## Data for the task
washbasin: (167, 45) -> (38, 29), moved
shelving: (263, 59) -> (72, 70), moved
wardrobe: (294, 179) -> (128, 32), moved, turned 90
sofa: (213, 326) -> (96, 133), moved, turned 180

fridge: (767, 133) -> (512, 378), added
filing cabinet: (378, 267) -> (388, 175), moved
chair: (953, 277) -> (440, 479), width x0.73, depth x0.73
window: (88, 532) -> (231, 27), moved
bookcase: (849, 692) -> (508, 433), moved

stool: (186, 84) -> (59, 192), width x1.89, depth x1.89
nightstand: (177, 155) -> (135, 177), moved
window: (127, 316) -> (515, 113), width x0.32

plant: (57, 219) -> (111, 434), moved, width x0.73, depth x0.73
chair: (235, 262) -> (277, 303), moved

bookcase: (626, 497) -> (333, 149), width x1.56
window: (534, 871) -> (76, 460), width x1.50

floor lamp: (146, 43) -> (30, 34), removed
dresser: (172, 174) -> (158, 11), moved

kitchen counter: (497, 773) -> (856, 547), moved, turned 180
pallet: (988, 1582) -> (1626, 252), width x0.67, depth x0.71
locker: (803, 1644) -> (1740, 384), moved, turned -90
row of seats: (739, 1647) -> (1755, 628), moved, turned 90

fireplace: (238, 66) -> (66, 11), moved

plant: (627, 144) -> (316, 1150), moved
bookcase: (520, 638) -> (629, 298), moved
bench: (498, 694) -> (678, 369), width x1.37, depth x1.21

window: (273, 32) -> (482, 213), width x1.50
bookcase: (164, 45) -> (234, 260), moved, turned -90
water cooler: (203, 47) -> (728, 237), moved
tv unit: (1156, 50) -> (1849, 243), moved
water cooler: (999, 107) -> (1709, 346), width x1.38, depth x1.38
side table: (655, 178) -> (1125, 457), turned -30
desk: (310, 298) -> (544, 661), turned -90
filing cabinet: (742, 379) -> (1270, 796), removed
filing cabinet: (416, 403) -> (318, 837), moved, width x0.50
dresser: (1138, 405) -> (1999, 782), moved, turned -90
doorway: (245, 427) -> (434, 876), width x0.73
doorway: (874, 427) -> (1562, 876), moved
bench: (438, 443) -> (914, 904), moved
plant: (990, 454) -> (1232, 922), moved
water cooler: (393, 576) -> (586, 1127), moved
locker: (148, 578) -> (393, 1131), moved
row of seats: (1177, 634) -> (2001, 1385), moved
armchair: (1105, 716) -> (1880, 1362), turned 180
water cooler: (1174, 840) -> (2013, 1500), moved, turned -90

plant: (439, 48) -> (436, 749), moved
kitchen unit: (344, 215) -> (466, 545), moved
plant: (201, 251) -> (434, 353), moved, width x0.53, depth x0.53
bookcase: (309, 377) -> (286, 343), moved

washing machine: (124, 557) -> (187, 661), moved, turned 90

## Goal of the exercise
Without any alteration, the preceding material should be retyped in full.

## Written response
washbasin: (167, 45) -> (38, 29), moved
shelving: (263, 59) -> (72, 70), moved
wardrobe: (294, 179) -> (128, 32), moved, turned 90
sofa: (213, 326) -> (96, 133), moved, turned 180

fridge: (767, 133) -> (512, 378), added
filing cabinet: (378, 267) -> (388, 175), moved
chair: (953, 277) -> (440, 479), width x0.73, depth x0.73
window: (88, 532) -> (231, 27), moved
bookcase: (849, 692) -> (508, 433), moved

stool: (186, 84) -> (59, 192), width x1.89, depth x1.89
nightstand: (177, 155) -> (135, 177), moved
window: (127, 316) -> (515, 113), width x0.32

plant: (57, 219) -> (111, 434), moved, width x0.73, depth x0.73
chair: (235, 262) -> (277, 303), moved

bookcase: (626, 497) -> (333, 149), width x1.56
window: (534, 871) -> (76, 460), width x1.50

floor lamp: (146, 43) -> (30, 34), removed
dresser: (172, 174) -> (158, 11), moved

kitchen counter: (497, 773) -> (856, 547), moved, turned 180
pallet: (988, 1582) -> (1626, 252), width x0.67, depth x0.71
locker: (803, 1644) -> (1740, 384), moved, turned -90
row of seats: (739, 1647) -> (1755, 628), moved, turned 90

fireplace: (238, 66) -> (66, 11), moved

plant: (627, 144) -> (316, 1150), moved
bookcase: (520, 638) -> (629, 298), moved
bench: (498, 694) -> (678, 369), width x1.37, depth x1.21

window: (273, 32) -> (482, 213), width x1.50
bookcase: (164, 45) -> (234, 260), moved, turned -90
water cooler: (203, 47) -> (728, 237), moved
tv unit: (1156, 50) -> (1849, 243), moved
water cooler: (999, 107) -> (1709, 346), width x1.38, depth x1.38
side table: (655, 178) -> (1125, 457), turned -30
desk: (310, 298) -> (544, 661), turned -90
filing cabinet: (742, 379) -> (1270, 796), removed
filing cabinet: (416, 403) -> (318, 837), moved, width x0.50
dresser: (1138, 405) -> (1999, 782), moved, turned -90
doorway: (245, 427) -> (434, 876), width x0.73
doorway: (874, 427) -> (1562, 876), moved
bench: (438, 443) -> (914, 904), moved
plant: (990, 454) -> (1232, 922), moved
water cooler: (393, 576) -> (586, 1127), moved
locker: (148, 578) -> (393, 1131), moved
row of seats: (1177, 634) -> (2001, 1385), moved
armchair: (1105, 716) -> (1880, 1362), turned 180
water cooler: (1174, 840) -> (2013, 1500), moved, turned -90

plant: (439, 48) -> (436, 749), moved
kitchen unit: (344, 215) -> (466, 545), moved
plant: (201, 251) -> (434, 353), moved, width x0.53, depth x0.53
bookcase: (309, 377) -> (286, 343), moved

washing machine: (124, 557) -> (187, 661), moved, turned 90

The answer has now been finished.